What this task involves
Copy the records word for word. Pictures do not go in.

[Saved data entries]
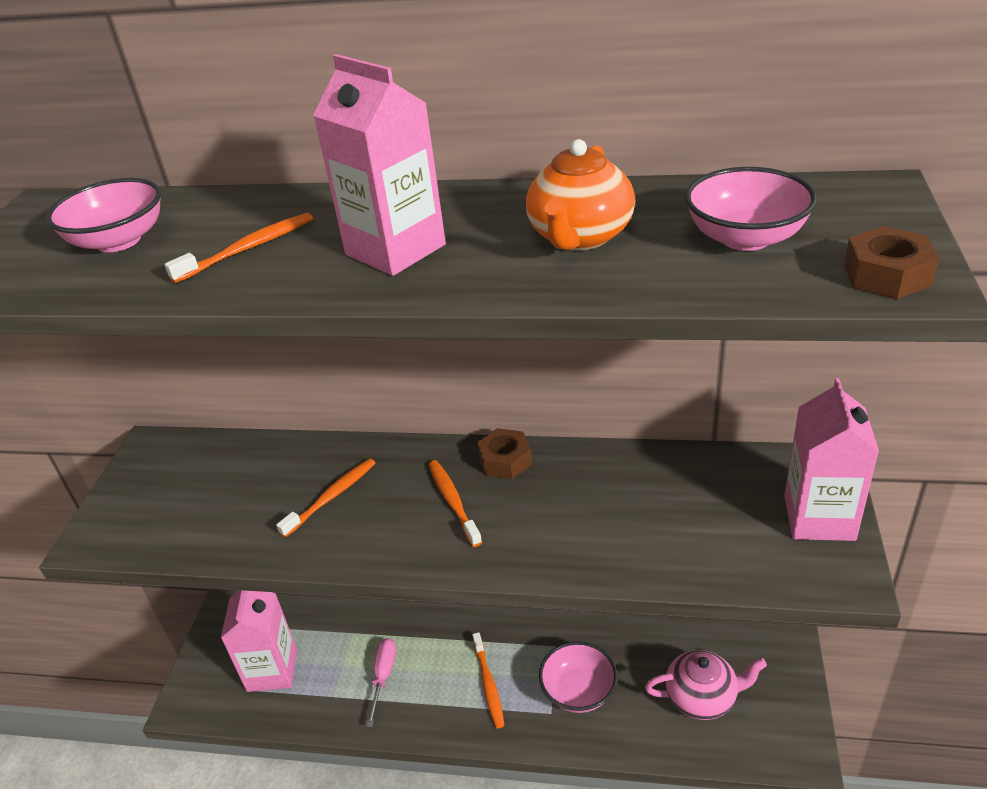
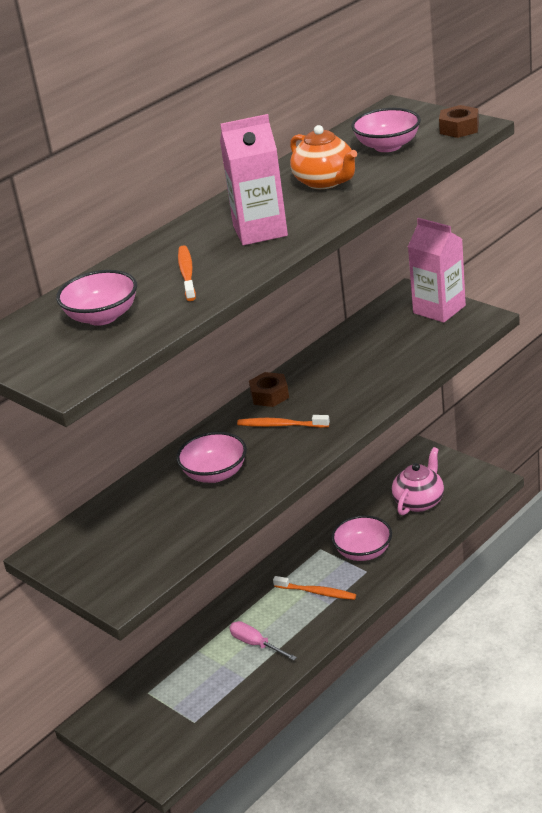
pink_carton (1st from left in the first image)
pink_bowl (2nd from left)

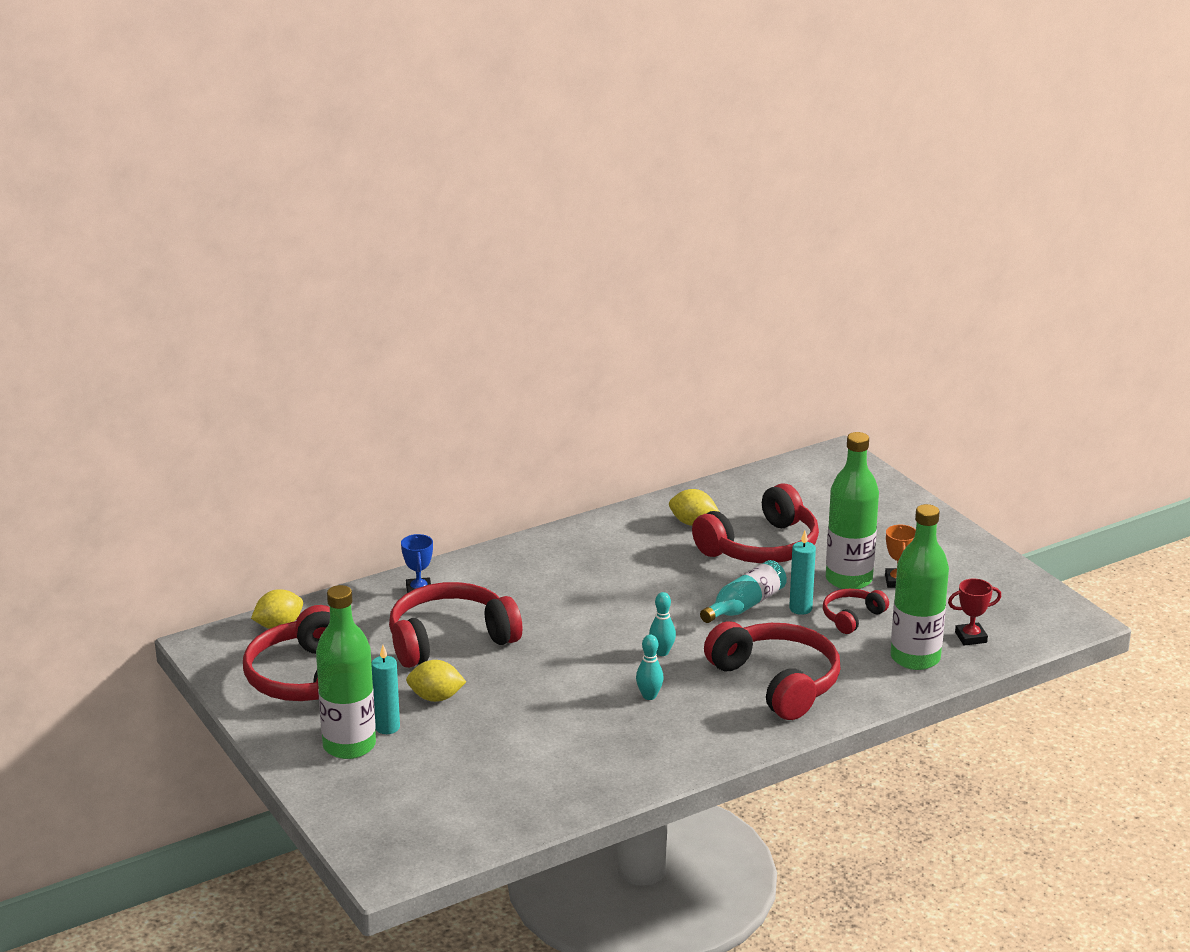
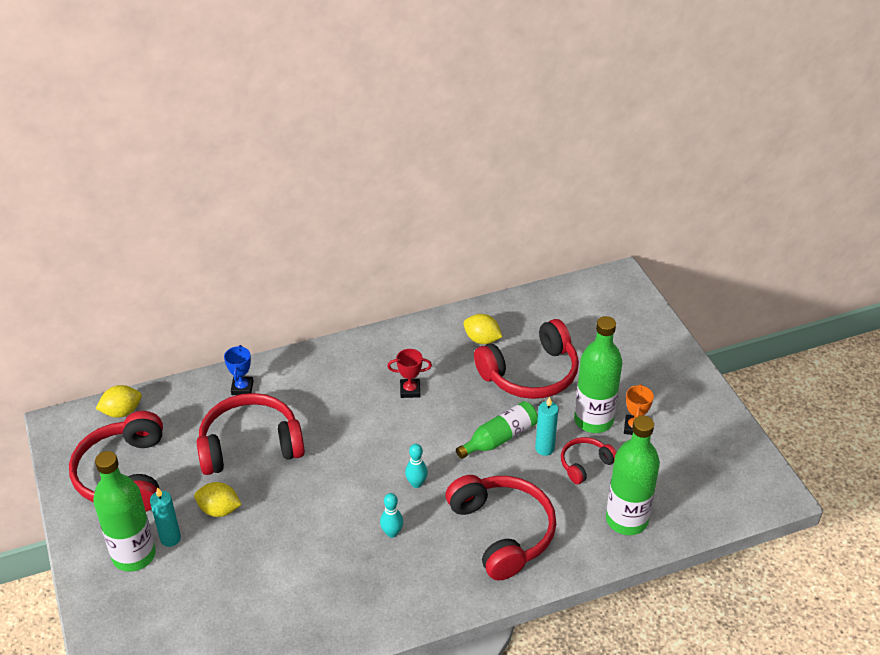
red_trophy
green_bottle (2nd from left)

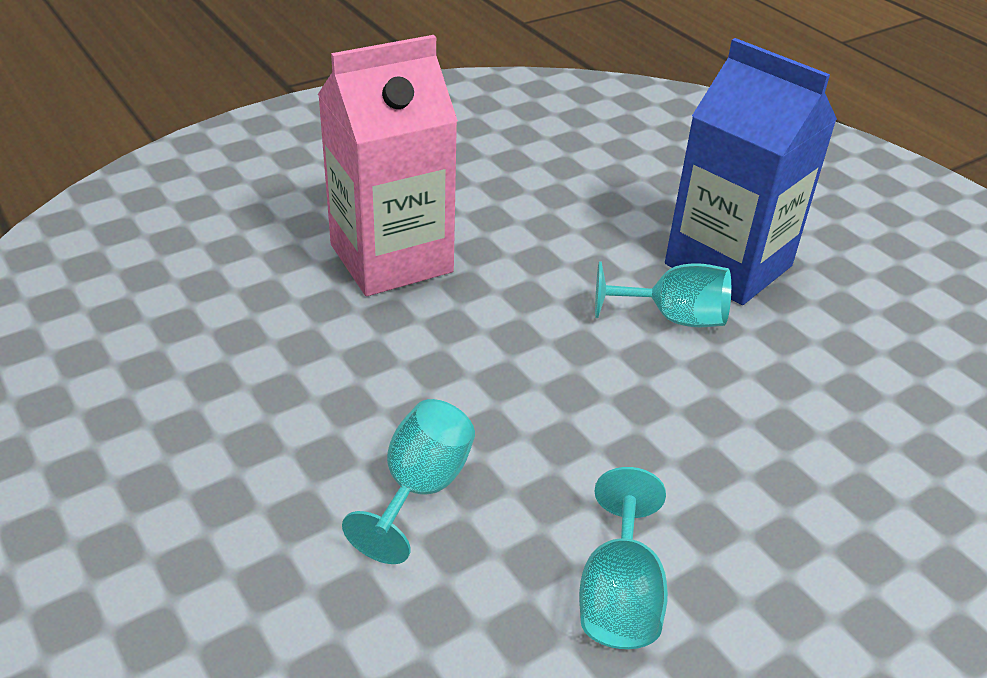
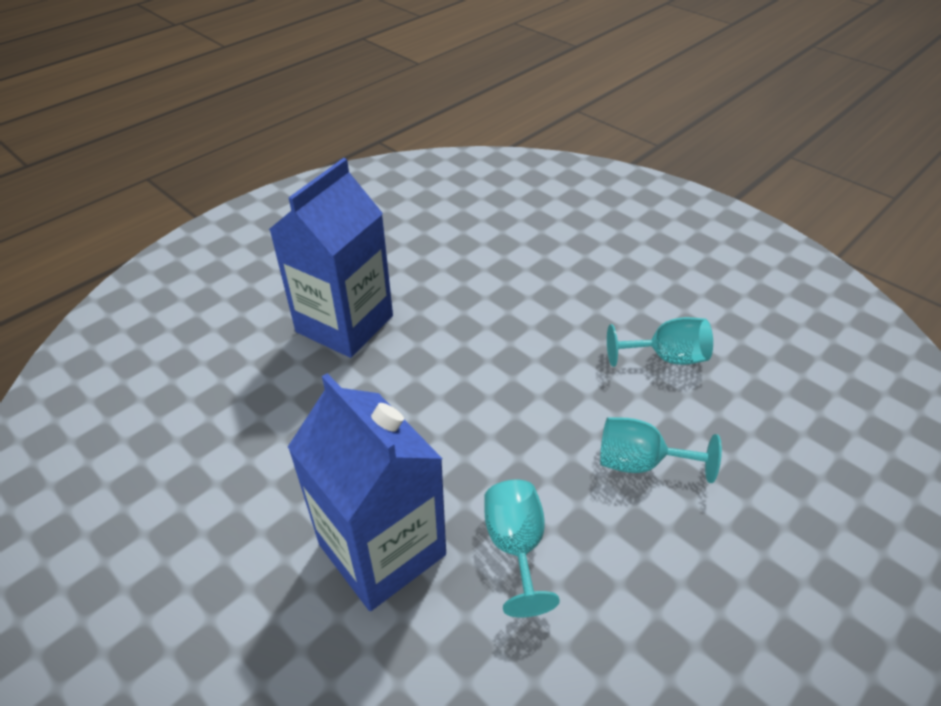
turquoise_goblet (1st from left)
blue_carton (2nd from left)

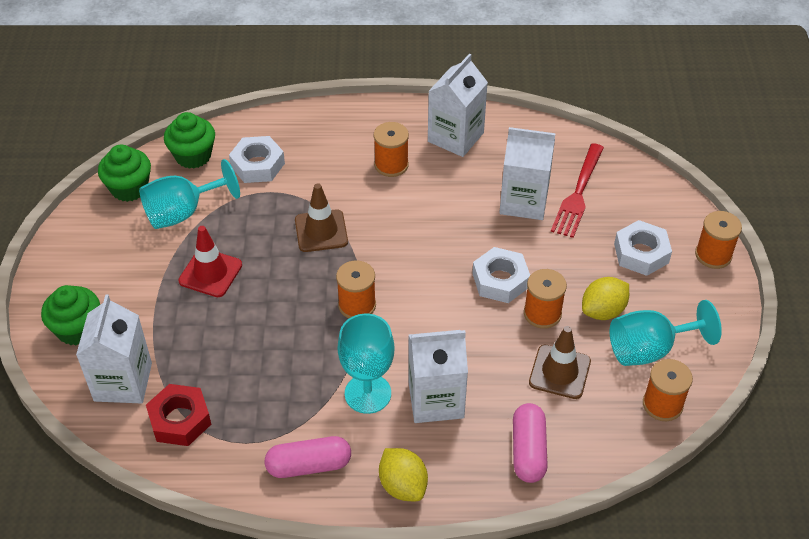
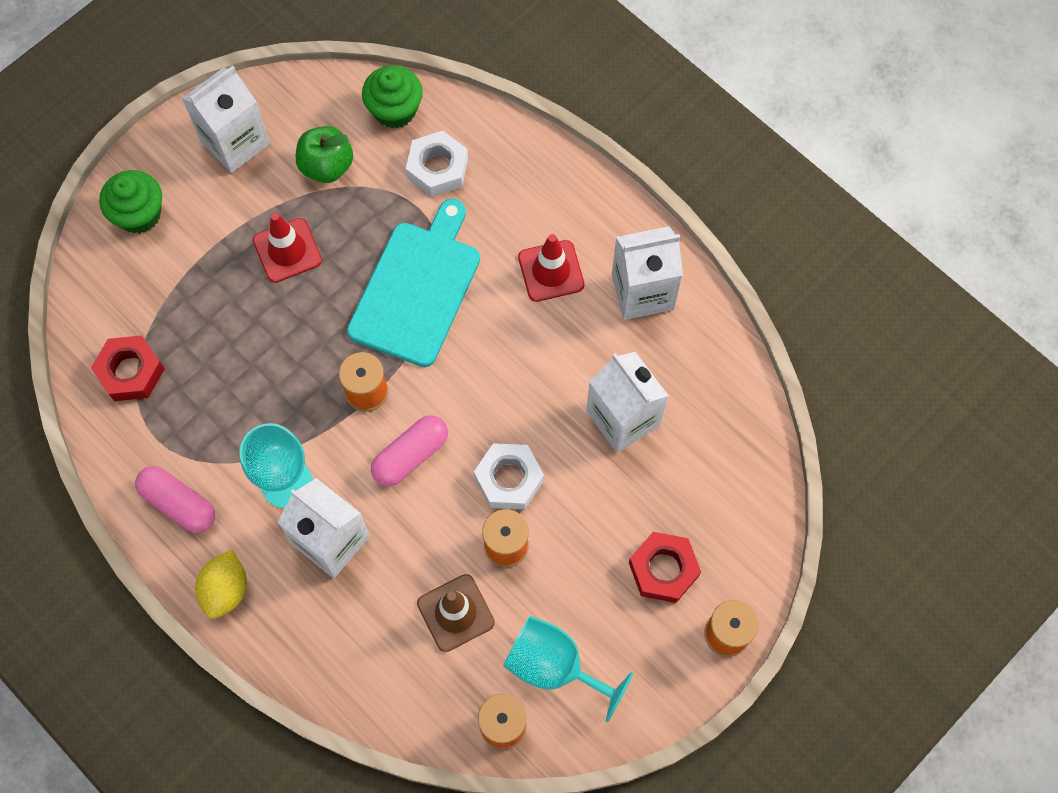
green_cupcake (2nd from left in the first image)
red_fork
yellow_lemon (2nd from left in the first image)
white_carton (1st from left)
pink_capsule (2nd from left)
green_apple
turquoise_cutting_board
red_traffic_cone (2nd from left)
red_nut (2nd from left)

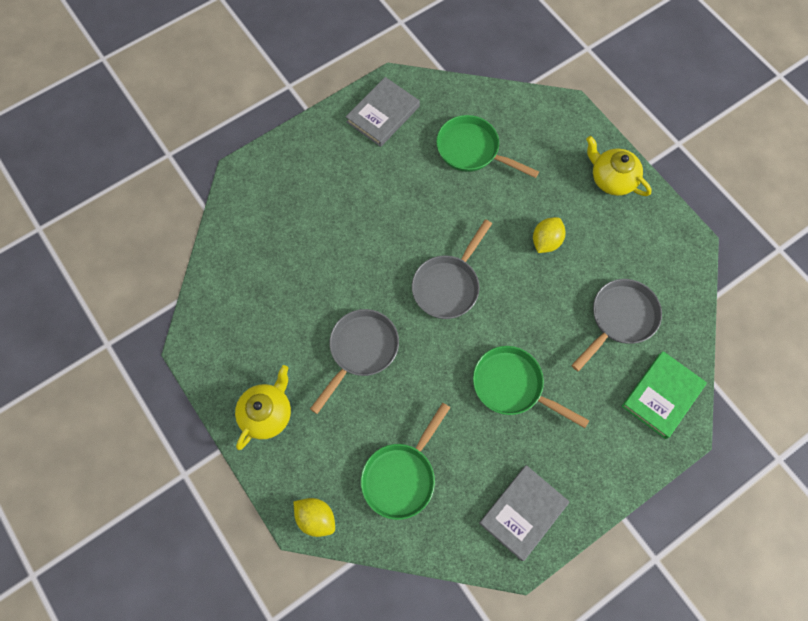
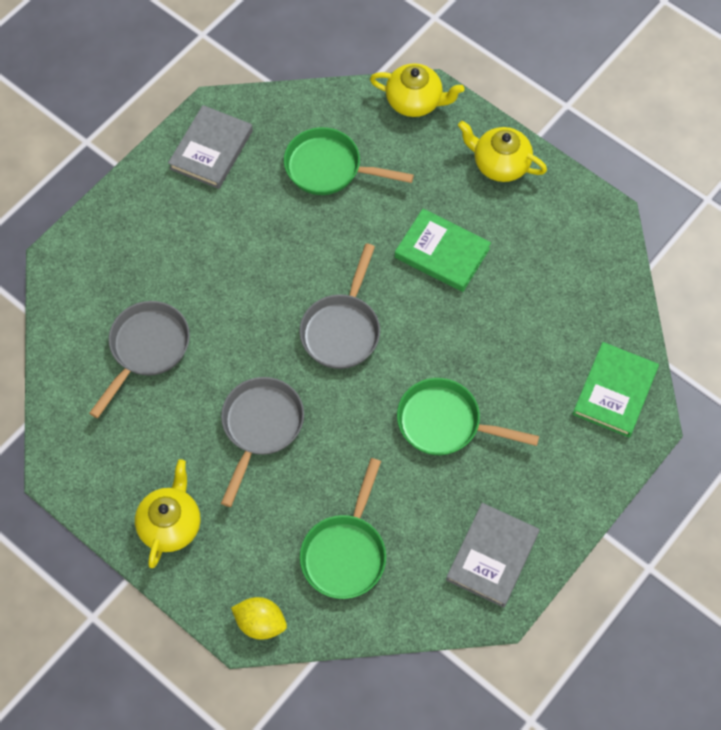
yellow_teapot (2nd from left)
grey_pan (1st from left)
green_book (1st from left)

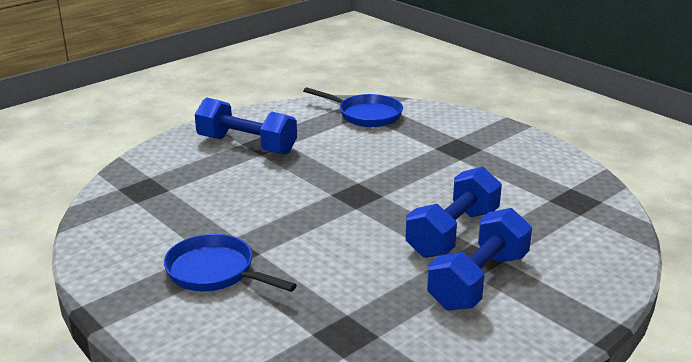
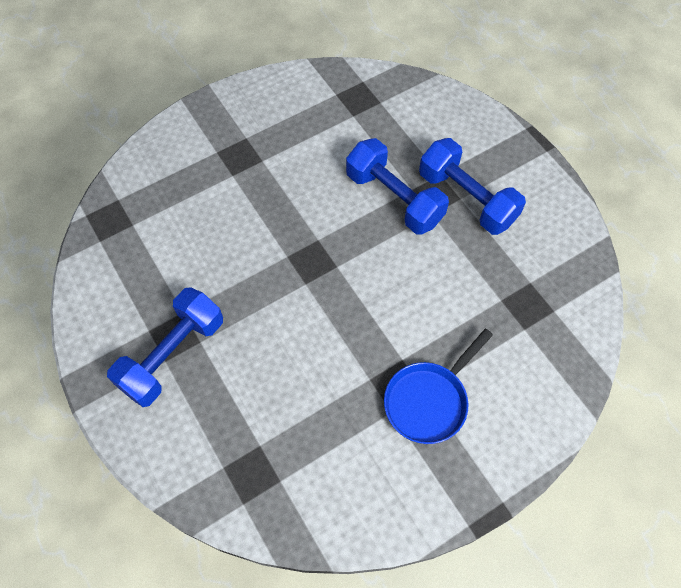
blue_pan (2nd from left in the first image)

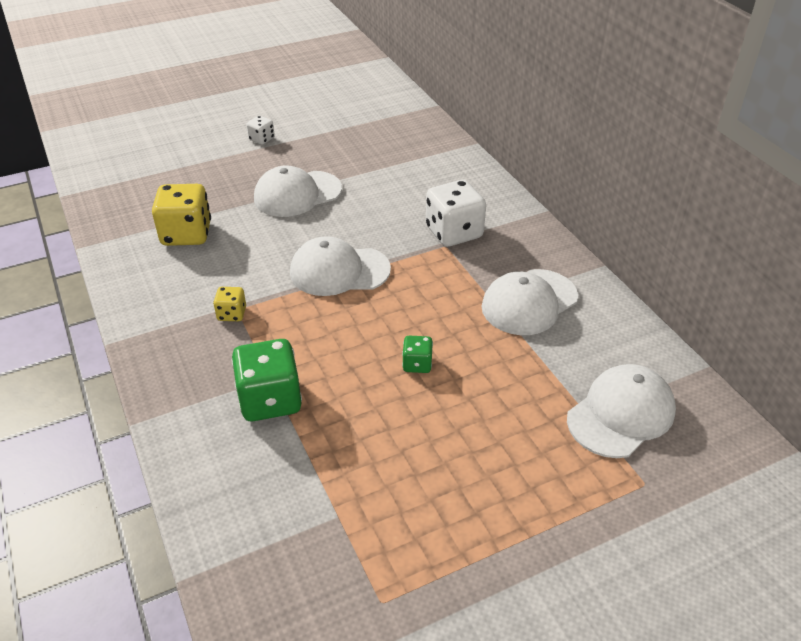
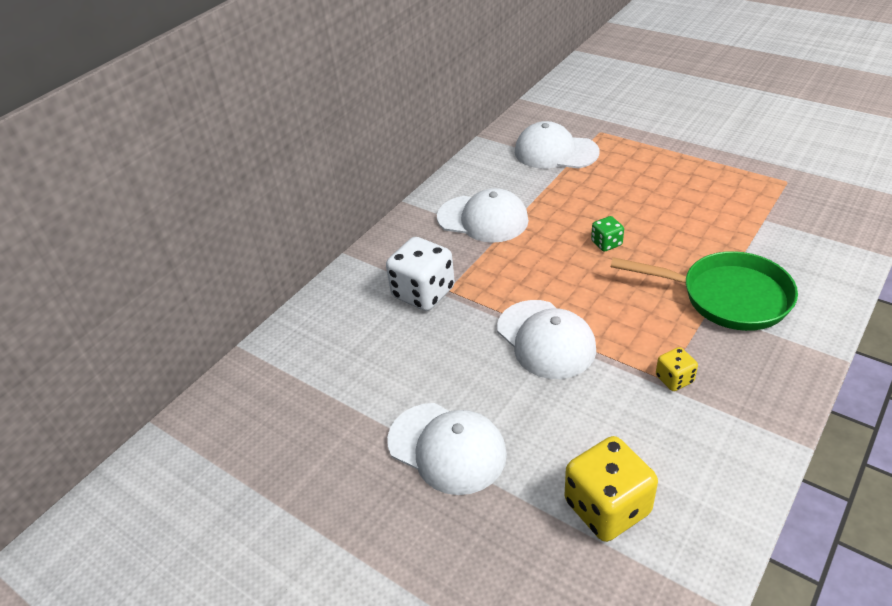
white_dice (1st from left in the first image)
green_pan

Task result
pink_carton (1st from left in the first image)
pink_bowl (2nd from left)

red_trophy
green_bottle (2nd from left)

turquoise_goblet (1st from left)
blue_carton (2nd from left)

green_cupcake (2nd from left in the first image)
red_fork
yellow_lemon (2nd from left in the first image)
white_carton (1st from left)
pink_capsule (2nd from left)
green_apple
turquoise_cutting_board
red_traffic_cone (2nd from left)
red_nut (2nd from left)

yellow_teapot (2nd from left)
grey_pan (1st from left)
green_book (1st from left)

blue_pan (2nd from left in the first image)

white_dice (1st from left in the first image)
green_pan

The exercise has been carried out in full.